- WORK TO BE COMPLETED -
Write out the listing below character for character, though without its pictures.

^^^^

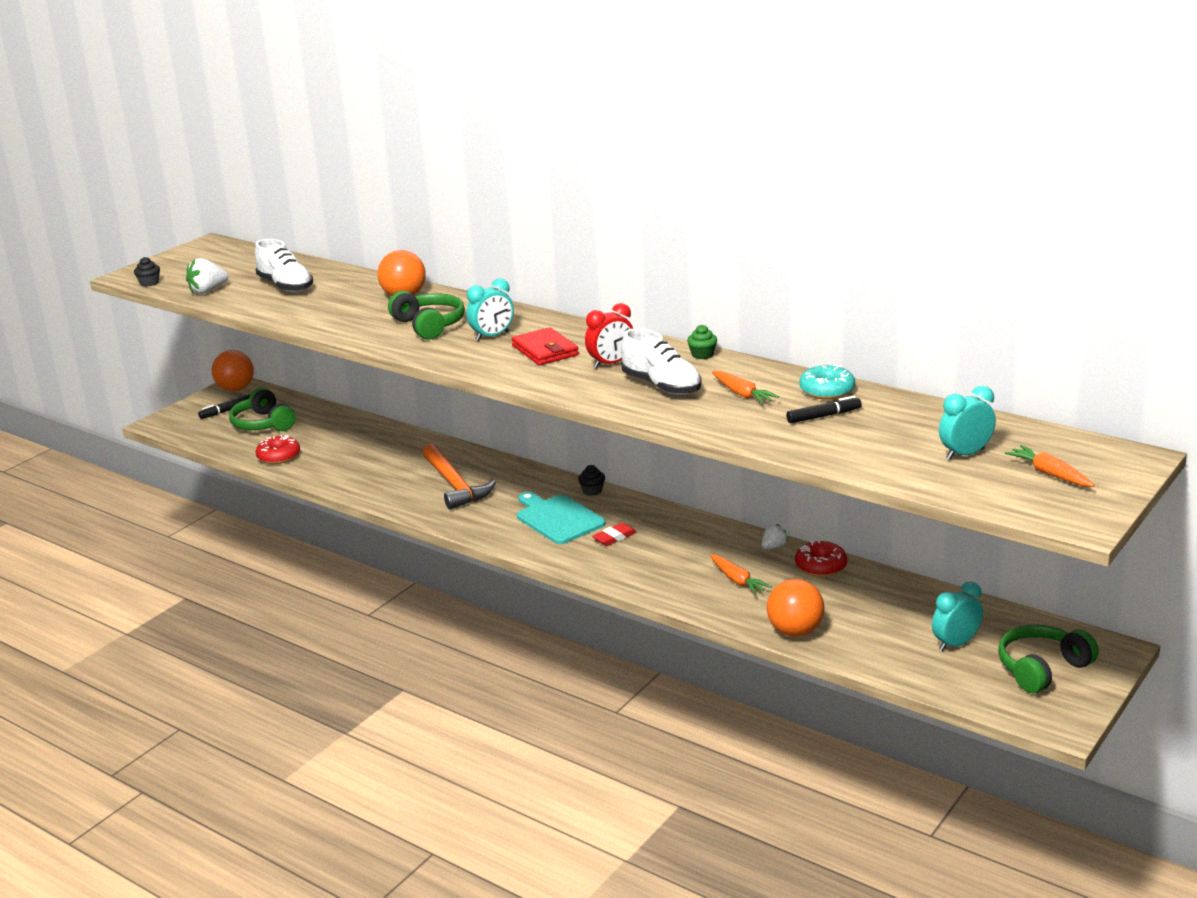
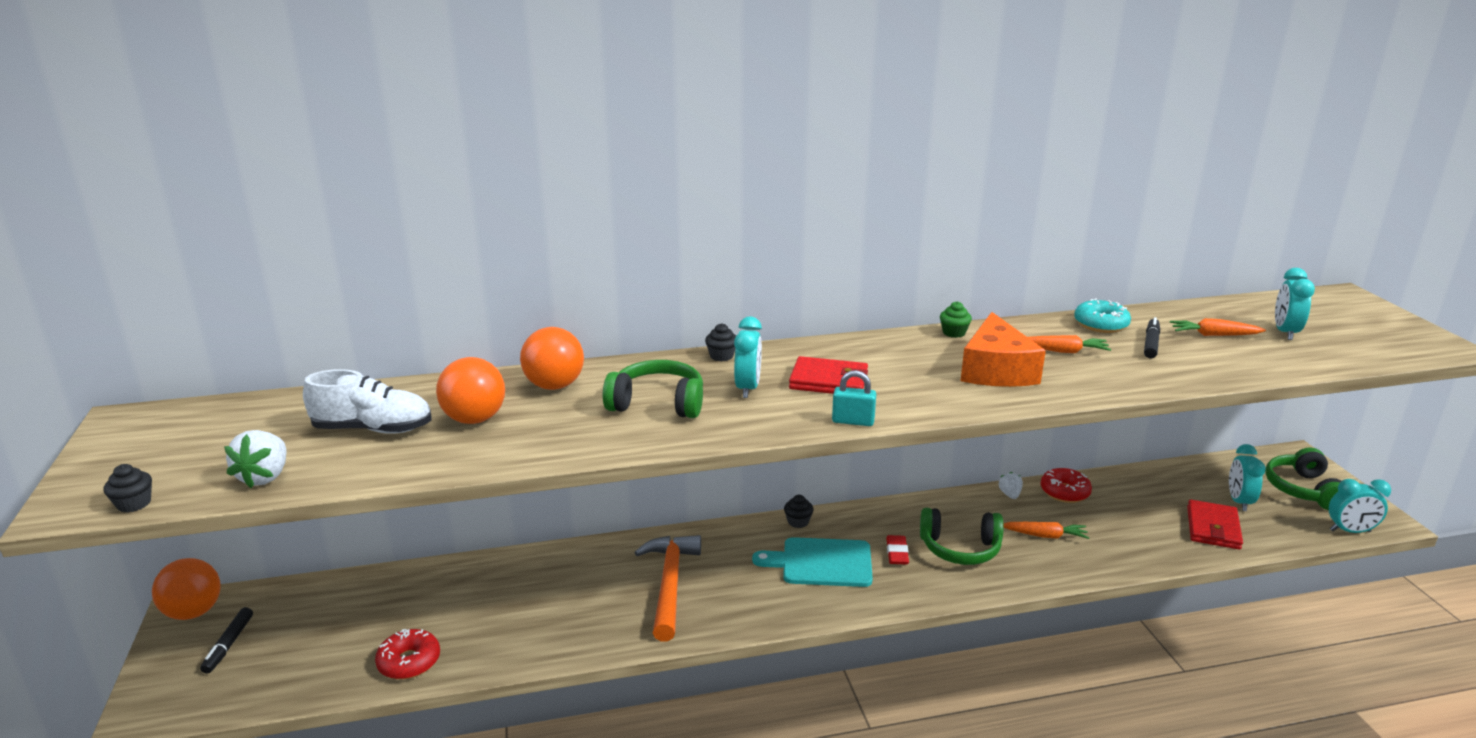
camera: 50 degrees left, 0 degrees up
(263, 424) = (314, 634): green headphones -> green headphones (960, 548)
(454, 485) = (670, 584): orange hammer -> orange hammer turned 105 degrees counterclockwise
(500, 376) = (853, 421): none -> turquoise padlock
(524, 313) = (721, 356): none -> black cupcake
(611, 363) = (910, 369): red clock -> none
(661, 386) = (996, 370): white shoe -> orange cheese
(795, 631) = (1156, 552): orange ball -> orange ball (475, 419)
(883, 644) = (1213, 528): none -> red wallet
(1003, 709) = (1350, 531): none -> turquoise clock
(1049, 474) = (1350, 324): orange carrot -> orange carrot (1213, 335)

^^^^

- SOLUTION FOR THIS PROBLEM -
camera: 50 degrees left, 0 degrees up
(263, 424) = (314, 634): green headphones -> green headphones (960, 548)
(454, 485) = (670, 584): orange hammer -> orange hammer turned 105 degrees counterclockwise
(500, 376) = (853, 421): none -> turquoise padlock
(524, 313) = (721, 356): none -> black cupcake
(611, 363) = (910, 369): red clock -> none
(661, 386) = (996, 370): white shoe -> orange cheese
(795, 631) = (1156, 552): orange ball -> orange ball (475, 419)
(883, 644) = (1213, 528): none -> red wallet
(1003, 709) = (1350, 531): none -> turquoise clock
(1049, 474) = (1350, 324): orange carrot -> orange carrot (1213, 335)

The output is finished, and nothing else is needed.